**Task to carry out:**
Across the entries that follow, count each line holding "turquoise" and state the total alone.

**Supplied information:**
"""

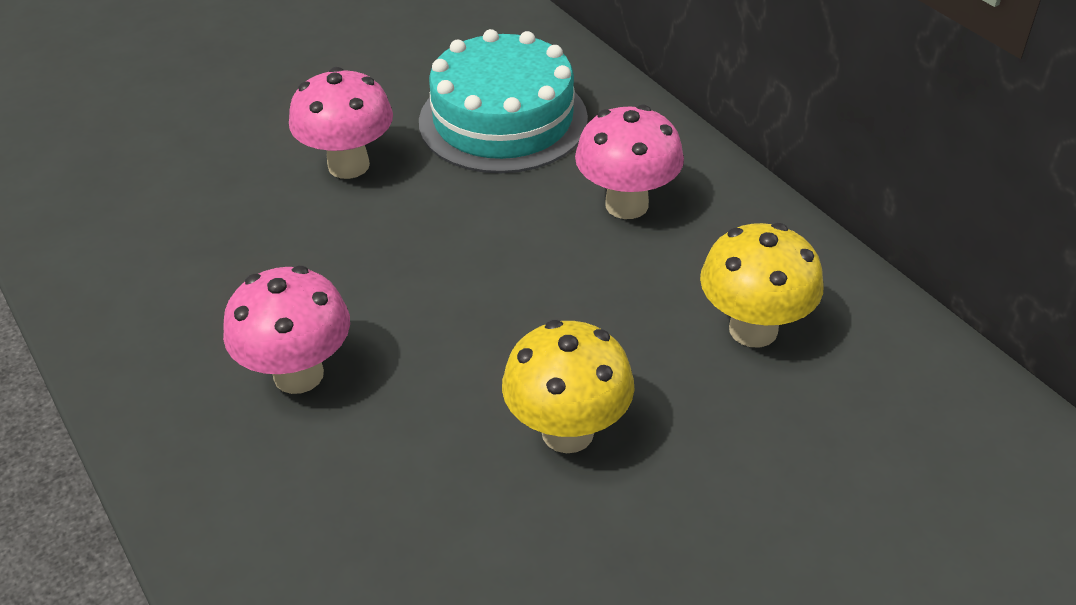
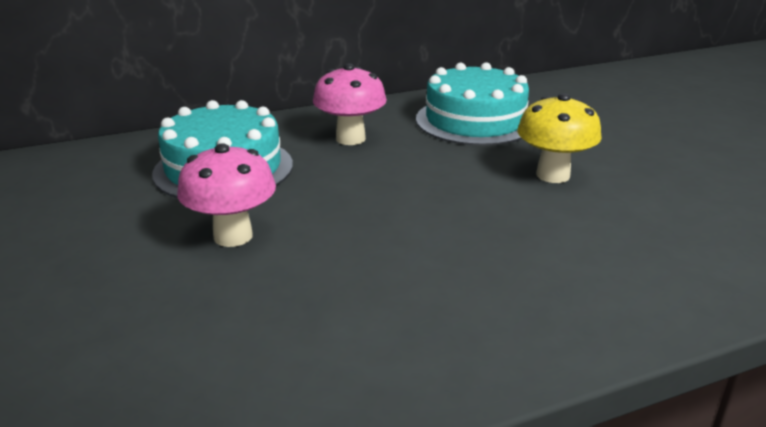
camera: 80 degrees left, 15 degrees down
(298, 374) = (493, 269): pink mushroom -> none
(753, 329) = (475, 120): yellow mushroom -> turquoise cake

"""
"""

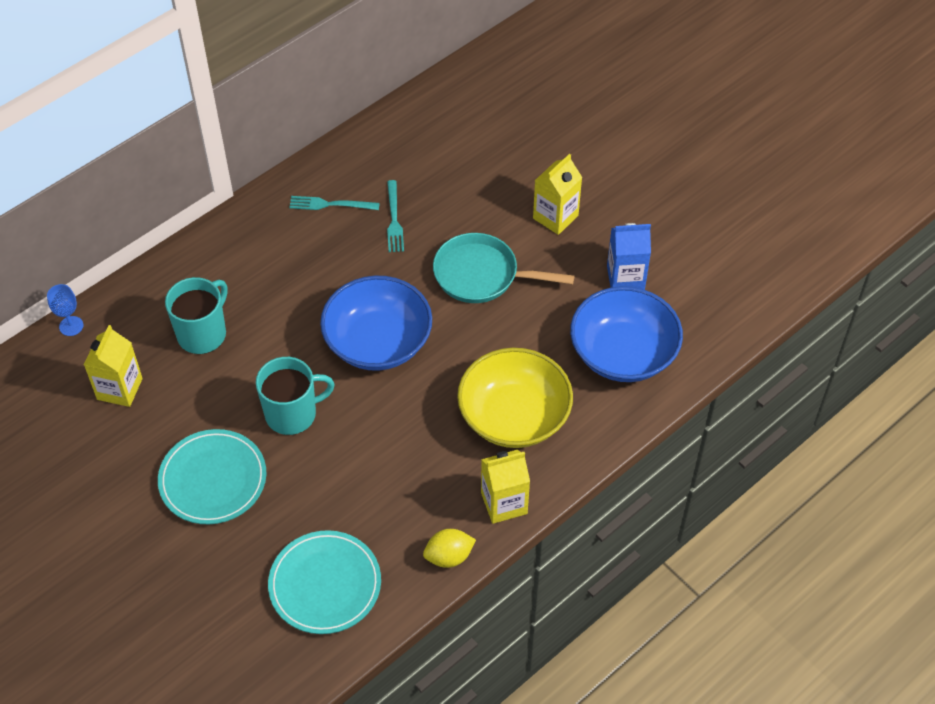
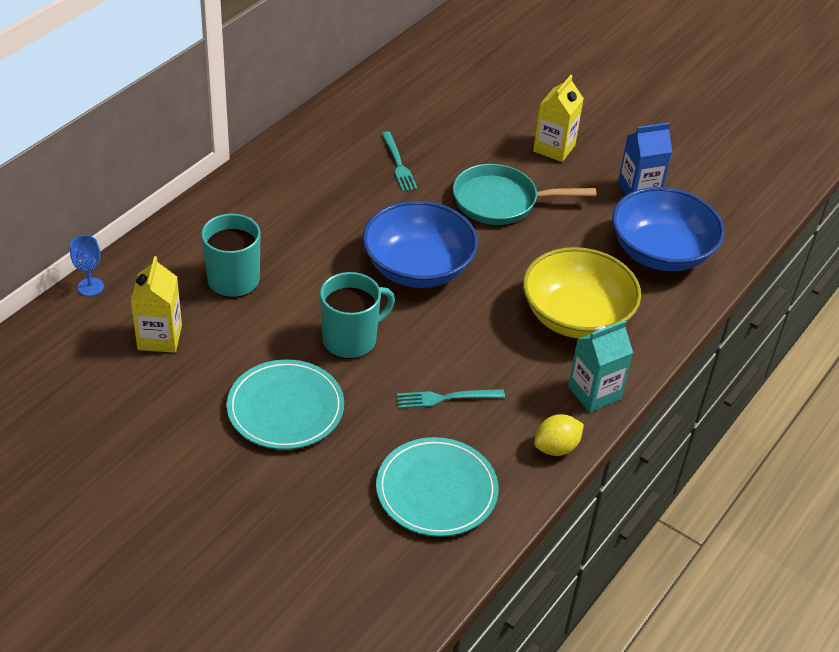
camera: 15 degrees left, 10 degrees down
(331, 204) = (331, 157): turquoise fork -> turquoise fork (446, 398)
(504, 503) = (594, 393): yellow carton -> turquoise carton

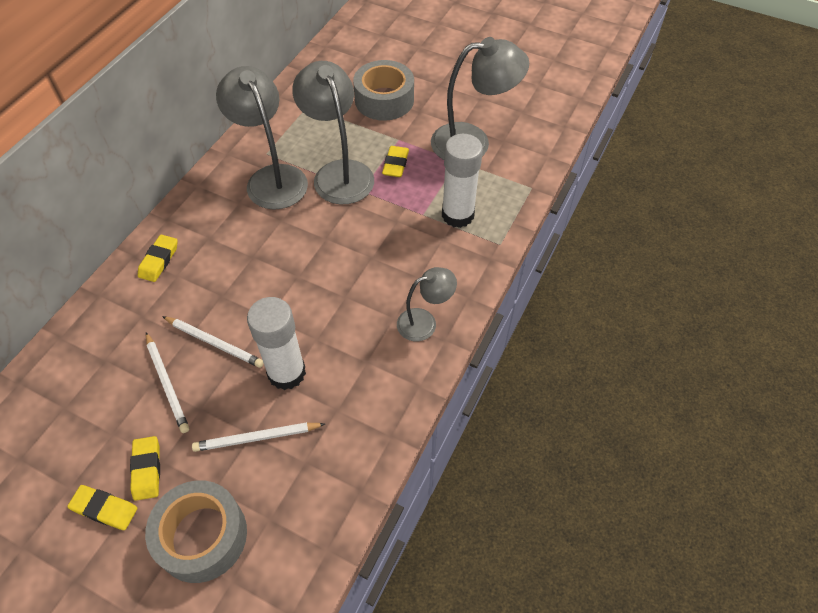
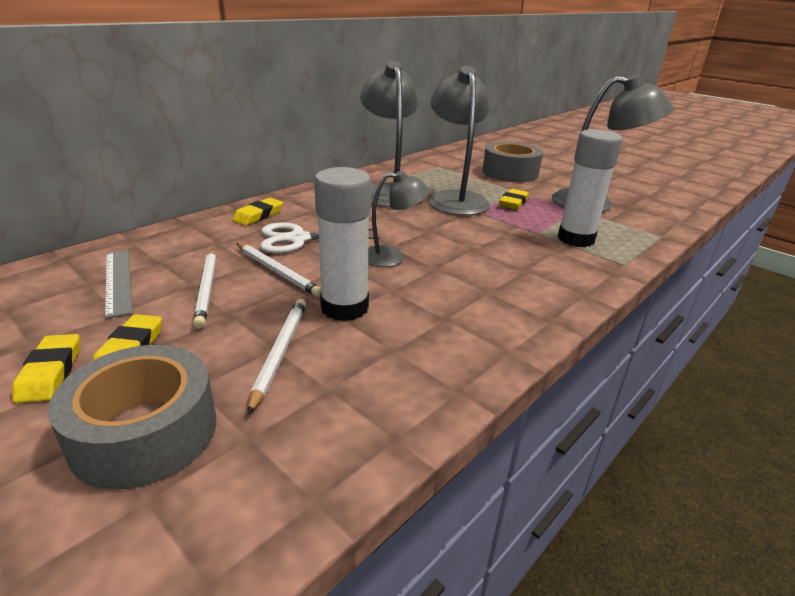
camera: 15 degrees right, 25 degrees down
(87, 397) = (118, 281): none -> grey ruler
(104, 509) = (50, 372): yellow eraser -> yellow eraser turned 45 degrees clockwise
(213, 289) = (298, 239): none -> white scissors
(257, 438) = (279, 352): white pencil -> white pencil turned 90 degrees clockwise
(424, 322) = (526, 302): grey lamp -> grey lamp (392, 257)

"""

**Task response:**
3